MATERIAL FOR THE TASK Block Start

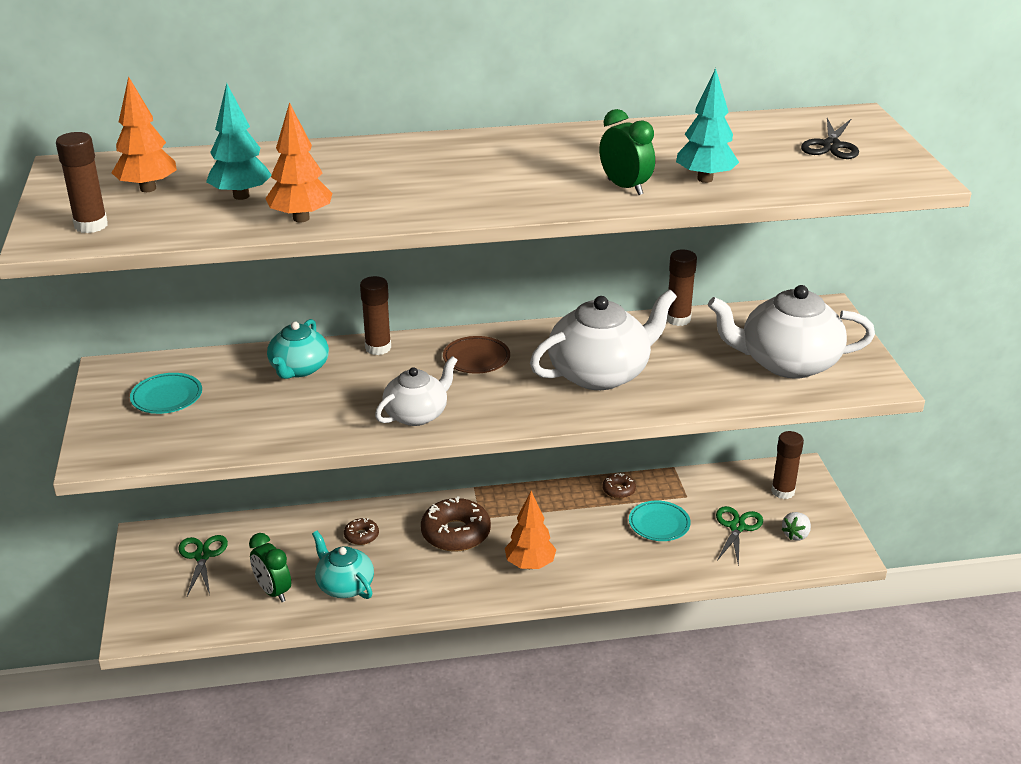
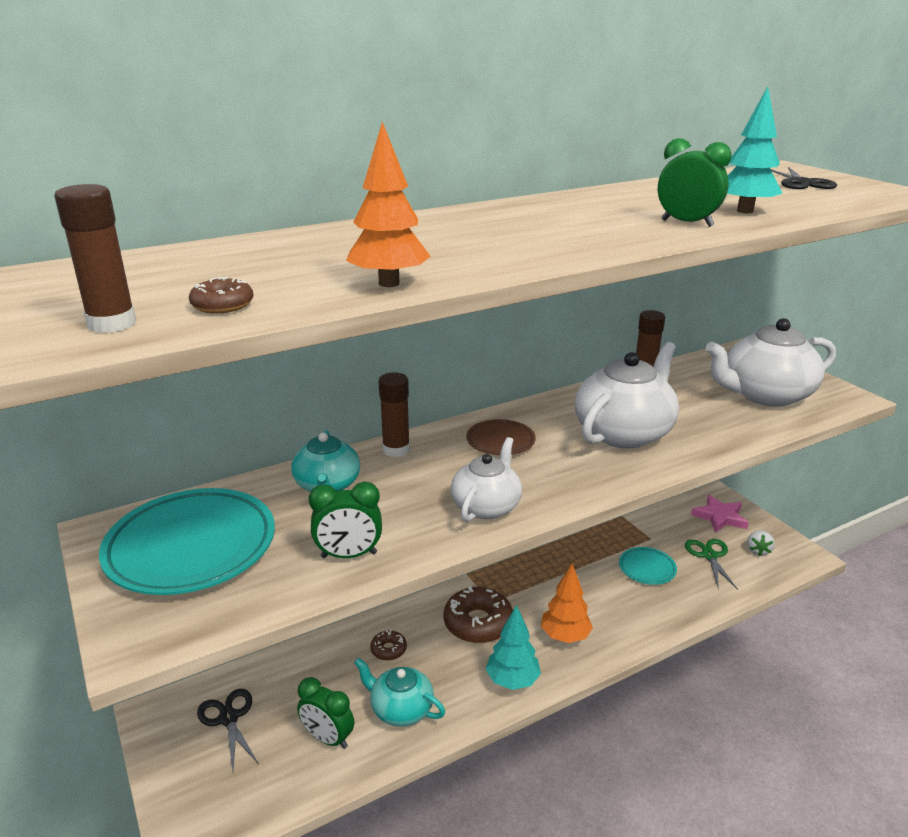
camera: 20 degrees left, 5 degrees down
(148, 188) = (163, 281): orange tree -> none
(167, 397) = (191, 547): turquoise plate -> turquoise plate, size x1.95
(202, 556) = (229, 718): green scissors -> black scissors
(241, 196) = (291, 273): turquoise tree -> turquoise tree (512, 681)
(279, 429) = (349, 555): none -> green clock
(618, 490) = (593, 546): brown donut -> brown donut (222, 305)
(783, 491) = (720, 517): brown glue stick -> pink star

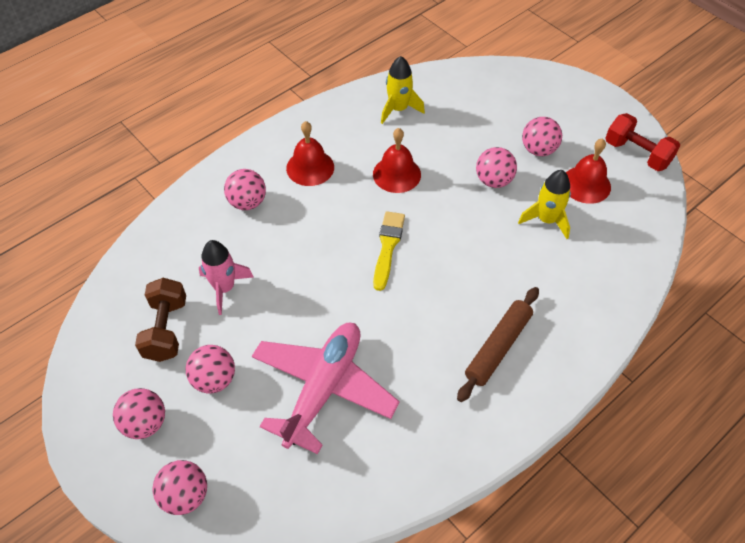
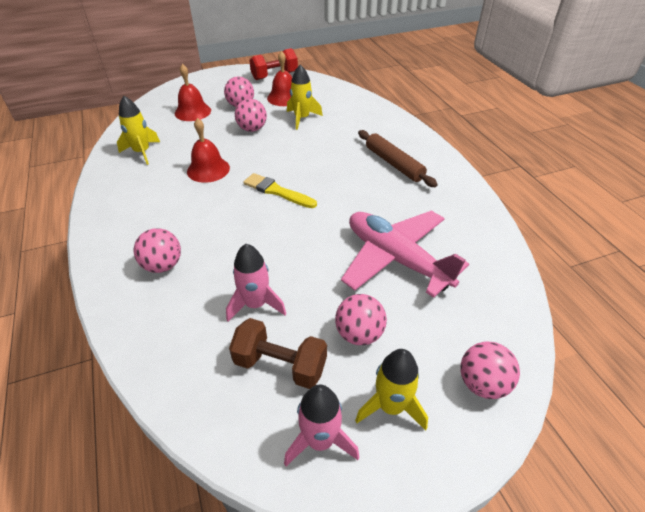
camera: 70 degrees left, 10 degrees down
(105, 379) = (320, 440): none -> pink rocket
(145, 423) = (391, 406): pink ball -> yellow rocket
(310, 167) = (157, 215): red bell -> red bell (192, 112)

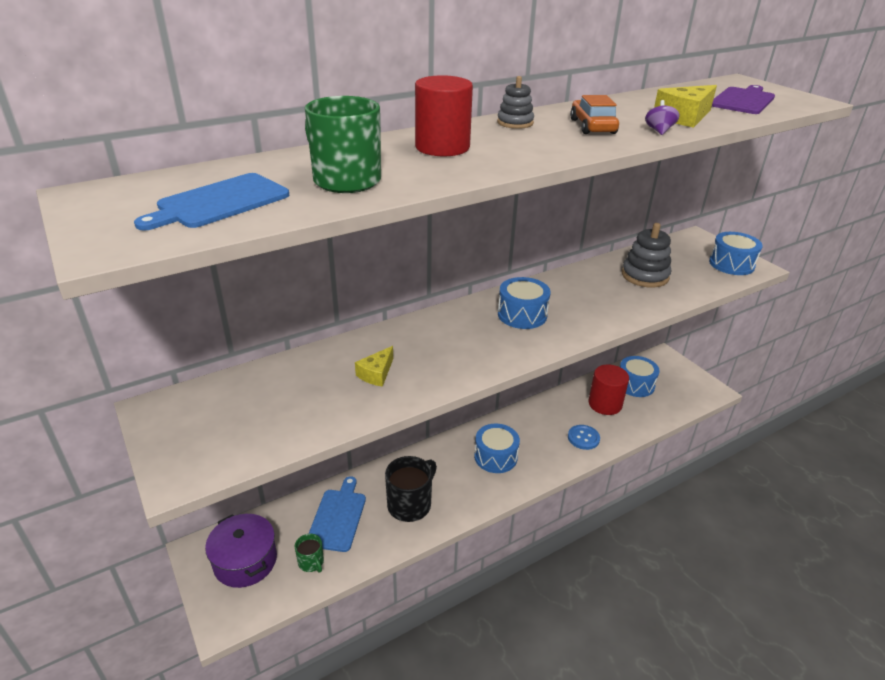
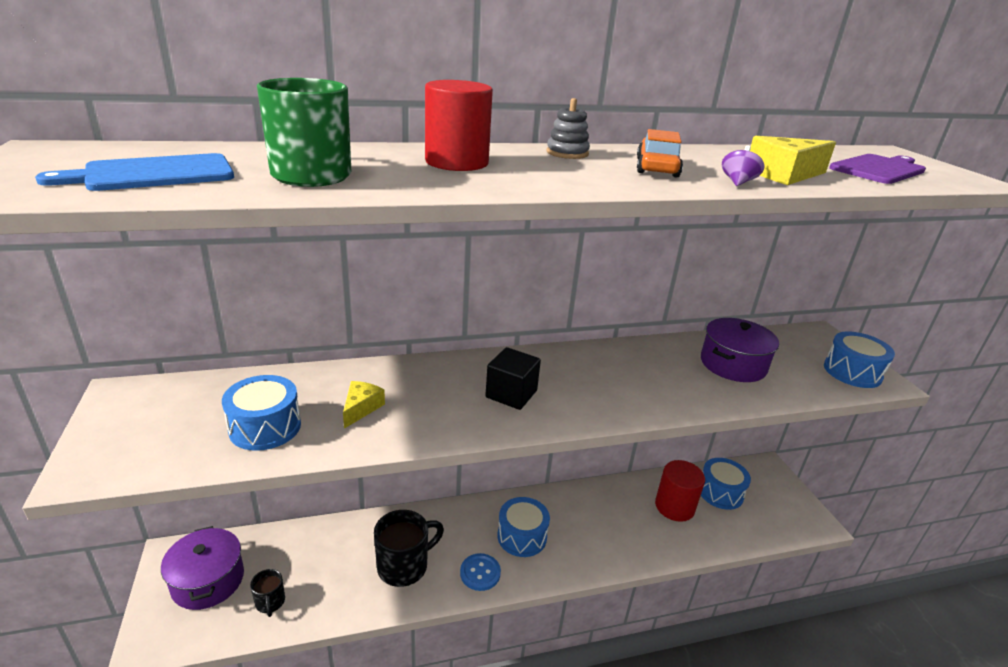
camera: 15 degrees right, 5 degrees down
(311, 562) = (270, 602): green mug -> black mug
(337, 517) = (322, 559): blue cutting board -> none
(376, 374) = (361, 408): yellow cheese -> yellow cheese turned 150 degrees clockwise
(490, 335) = (511, 394): none -> black cube
(522, 315) = (561, 378): blue drum -> blue drum (265, 427)
(583, 438) = (633, 540): blue button -> blue button (480, 573)
(645, 276) = (733, 364): grey stacking toy -> purple pot

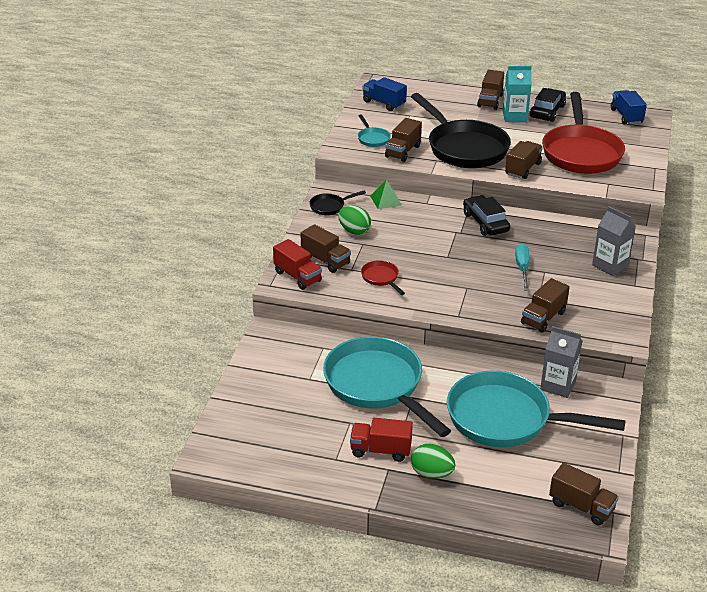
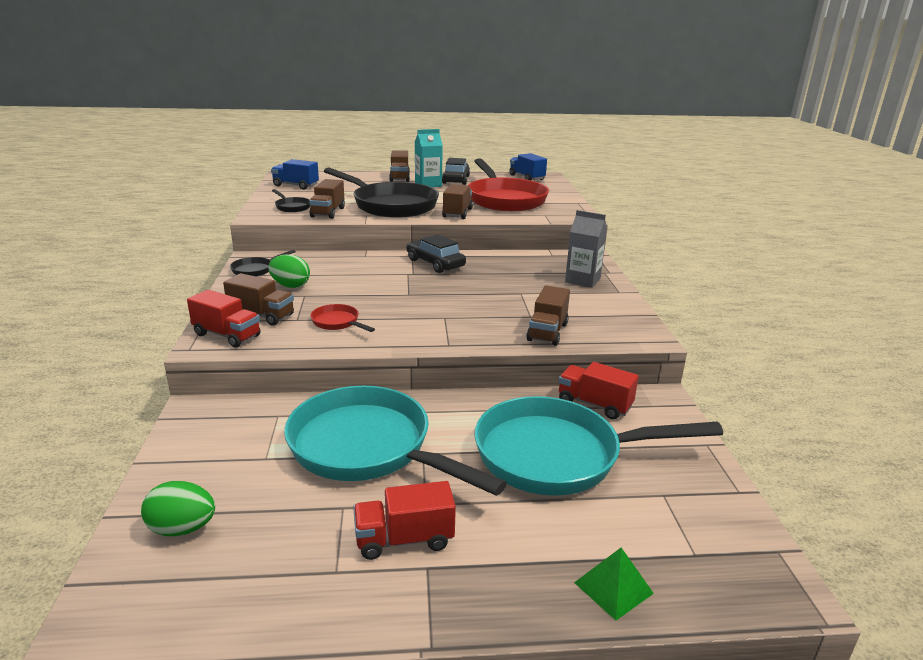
camera: 20 degrees left, 10 degrees down
(372, 138) = (292, 207): turquoise pan -> black pan
(386, 200) = (319, 258): green pyramid -> green pyramid (613, 588)
(431, 473) = (497, 558): green egg -> green egg (182, 529)
(522, 268) = (496, 293): turquoise screwdriver -> none
(558, 385) = (594, 404): grey carton -> red truck
(581, 506) = (732, 554): brown truck -> none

MATERIAL FOR THE TASK Block End

- _YOUR ASSIGNMENT_: Could you please write out exactly the lines from the start of the entries above through the line that holds "(386, 200) = (319, 258): green", both included, with no pictures?

- _ANSWER BOX_:
camera: 20 degrees left, 5 degrees down
(148, 188) = (163, 281): orange tree -> none
(167, 397) = (191, 547): turquoise plate -> turquoise plate, size x1.95
(202, 556) = (229, 718): green scissors -> black scissors
(241, 196) = (291, 273): turquoise tree -> turquoise tree (512, 681)
(279, 429) = (349, 555): none -> green clock
(618, 490) = (593, 546): brown donut -> brown donut (222, 305)
(783, 491) = (720, 517): brown glue stick -> pink star

camera: 70 degrees left, 10 degrees down
(105, 379) = (320, 440): none -> pink rocket
(145, 423) = (391, 406): pink ball -> yellow rocket
(310, 167) = (157, 215): red bell -> red bell (192, 112)

camera: 15 degrees right, 5 degrees down
(311, 562) = (270, 602): green mug -> black mug
(337, 517) = (322, 559): blue cutting board -> none
(376, 374) = (361, 408): yellow cheese -> yellow cheese turned 150 degrees clockwise
(490, 335) = (511, 394): none -> black cube
(522, 315) = (561, 378): blue drum -> blue drum (265, 427)
(583, 438) = (633, 540): blue button -> blue button (480, 573)
(645, 276) = (733, 364): grey stacking toy -> purple pot

camera: 20 degrees left, 10 degrees down
(372, 138) = (292, 207): turquoise pan -> black pan
(386, 200) = (319, 258): green pyramid -> green pyramid (613, 588)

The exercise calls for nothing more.